### [Task brief]
Would you please transcribe the records below exactly, leaving out the pictures?

____ Data to examine

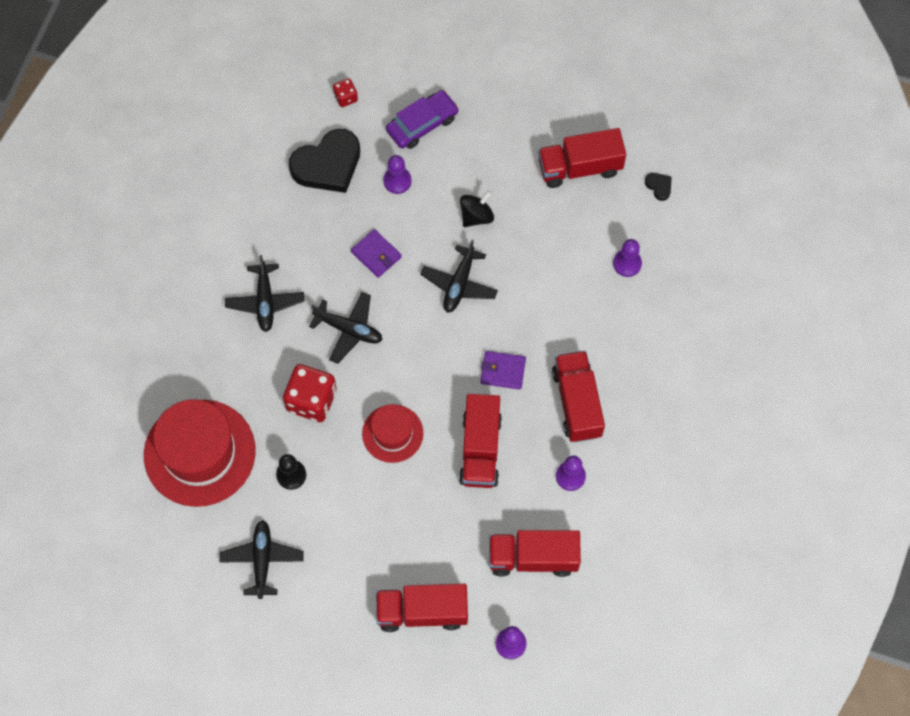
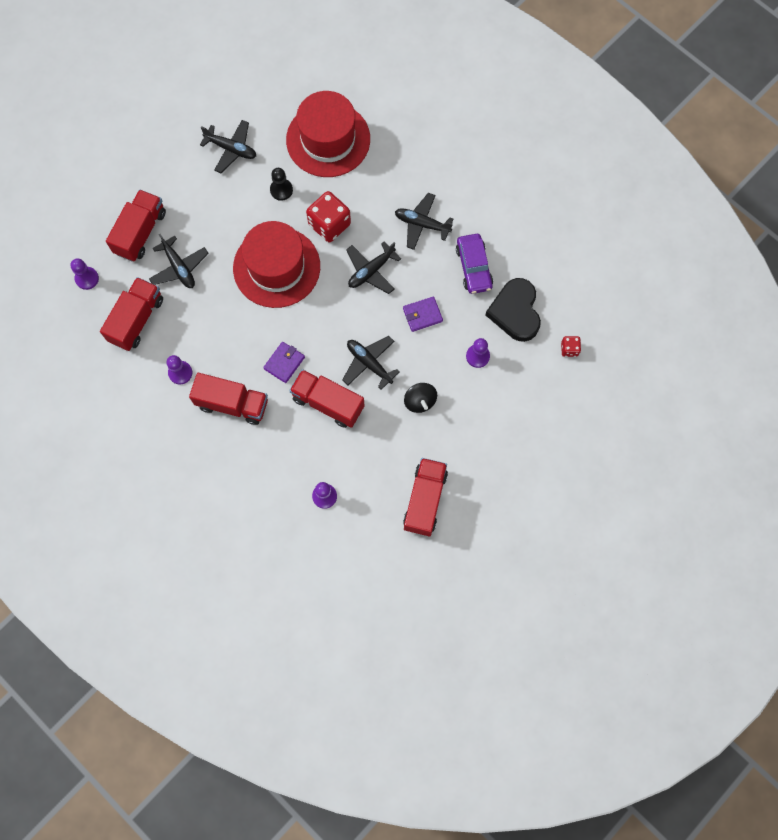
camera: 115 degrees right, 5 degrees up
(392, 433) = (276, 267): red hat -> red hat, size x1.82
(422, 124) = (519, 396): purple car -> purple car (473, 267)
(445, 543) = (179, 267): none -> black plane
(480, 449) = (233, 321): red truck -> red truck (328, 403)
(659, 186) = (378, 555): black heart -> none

________

### [Answer to this task]
camera: 115 degrees right, 5 degrees up
(392, 433) = (276, 267): red hat -> red hat, size x1.82
(422, 124) = (519, 396): purple car -> purple car (473, 267)
(445, 543) = (179, 267): none -> black plane
(480, 449) = (233, 321): red truck -> red truck (328, 403)
(659, 186) = (378, 555): black heart -> none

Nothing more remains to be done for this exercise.